Show each line of the records in which the word "BUSY" occurs.

-------- Source material

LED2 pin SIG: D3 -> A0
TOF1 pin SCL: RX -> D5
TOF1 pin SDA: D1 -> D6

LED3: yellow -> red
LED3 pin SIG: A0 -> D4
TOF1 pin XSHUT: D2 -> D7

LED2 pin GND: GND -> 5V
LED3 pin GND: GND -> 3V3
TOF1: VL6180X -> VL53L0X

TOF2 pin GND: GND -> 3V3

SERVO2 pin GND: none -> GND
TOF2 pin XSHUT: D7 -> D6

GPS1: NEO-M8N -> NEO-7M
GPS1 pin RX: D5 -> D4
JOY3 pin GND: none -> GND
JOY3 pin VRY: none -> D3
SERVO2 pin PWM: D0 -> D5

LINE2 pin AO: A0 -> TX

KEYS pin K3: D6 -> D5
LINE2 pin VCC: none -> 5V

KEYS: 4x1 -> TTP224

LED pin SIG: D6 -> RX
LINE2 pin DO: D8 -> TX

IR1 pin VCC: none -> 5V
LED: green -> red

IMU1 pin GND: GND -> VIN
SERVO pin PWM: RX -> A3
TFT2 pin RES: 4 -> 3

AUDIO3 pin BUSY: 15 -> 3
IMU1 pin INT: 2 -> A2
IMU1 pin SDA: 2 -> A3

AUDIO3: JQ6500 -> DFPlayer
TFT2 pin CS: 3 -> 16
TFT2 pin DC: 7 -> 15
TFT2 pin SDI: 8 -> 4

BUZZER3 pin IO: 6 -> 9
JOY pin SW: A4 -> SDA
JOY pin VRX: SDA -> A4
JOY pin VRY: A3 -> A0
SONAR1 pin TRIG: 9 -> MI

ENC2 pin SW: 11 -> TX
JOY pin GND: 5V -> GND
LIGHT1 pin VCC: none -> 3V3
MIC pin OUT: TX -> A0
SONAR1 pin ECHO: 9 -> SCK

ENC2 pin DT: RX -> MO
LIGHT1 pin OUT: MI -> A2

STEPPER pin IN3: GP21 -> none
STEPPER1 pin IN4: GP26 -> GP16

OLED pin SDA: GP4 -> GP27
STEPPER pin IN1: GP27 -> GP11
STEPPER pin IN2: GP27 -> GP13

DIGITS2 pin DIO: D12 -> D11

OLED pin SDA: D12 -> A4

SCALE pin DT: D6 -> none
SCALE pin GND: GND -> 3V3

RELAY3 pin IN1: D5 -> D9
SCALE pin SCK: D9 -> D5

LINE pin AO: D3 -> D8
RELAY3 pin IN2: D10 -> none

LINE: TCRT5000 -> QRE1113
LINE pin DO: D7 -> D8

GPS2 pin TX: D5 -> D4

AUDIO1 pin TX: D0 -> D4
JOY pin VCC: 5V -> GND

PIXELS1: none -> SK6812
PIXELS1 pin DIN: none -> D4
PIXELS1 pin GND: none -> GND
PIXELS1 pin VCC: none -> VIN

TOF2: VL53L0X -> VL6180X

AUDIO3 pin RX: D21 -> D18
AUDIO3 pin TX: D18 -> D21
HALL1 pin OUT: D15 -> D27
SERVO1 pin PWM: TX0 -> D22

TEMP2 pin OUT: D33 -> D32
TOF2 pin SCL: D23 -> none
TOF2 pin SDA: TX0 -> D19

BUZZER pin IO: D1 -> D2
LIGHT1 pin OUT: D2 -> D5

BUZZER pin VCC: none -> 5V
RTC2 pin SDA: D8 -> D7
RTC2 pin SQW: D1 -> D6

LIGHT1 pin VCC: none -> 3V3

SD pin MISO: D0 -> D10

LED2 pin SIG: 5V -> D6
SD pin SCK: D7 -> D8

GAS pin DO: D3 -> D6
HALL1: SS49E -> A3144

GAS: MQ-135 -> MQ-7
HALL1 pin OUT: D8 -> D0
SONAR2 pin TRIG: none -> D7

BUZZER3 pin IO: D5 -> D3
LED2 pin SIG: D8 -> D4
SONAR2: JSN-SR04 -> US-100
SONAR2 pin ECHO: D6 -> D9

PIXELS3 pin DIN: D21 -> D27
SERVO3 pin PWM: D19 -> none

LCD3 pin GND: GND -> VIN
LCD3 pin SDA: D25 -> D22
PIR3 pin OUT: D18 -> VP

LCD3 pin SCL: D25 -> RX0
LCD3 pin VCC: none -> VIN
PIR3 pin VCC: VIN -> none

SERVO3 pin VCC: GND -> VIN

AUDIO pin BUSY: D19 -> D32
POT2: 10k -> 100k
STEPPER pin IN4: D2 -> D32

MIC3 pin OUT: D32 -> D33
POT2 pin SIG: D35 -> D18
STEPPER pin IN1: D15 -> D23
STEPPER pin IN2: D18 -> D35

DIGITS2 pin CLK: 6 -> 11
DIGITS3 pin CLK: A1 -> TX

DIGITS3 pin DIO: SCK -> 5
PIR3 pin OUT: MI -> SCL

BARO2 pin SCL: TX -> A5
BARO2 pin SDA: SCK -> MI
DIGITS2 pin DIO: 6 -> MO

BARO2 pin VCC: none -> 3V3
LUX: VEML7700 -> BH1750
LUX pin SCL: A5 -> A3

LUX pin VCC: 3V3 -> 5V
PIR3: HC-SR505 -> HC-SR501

----------------

Task solution >>
AUDIO3 pin BUSY: 15 -> 3
AUDIO pin BUSY: D19 -> D32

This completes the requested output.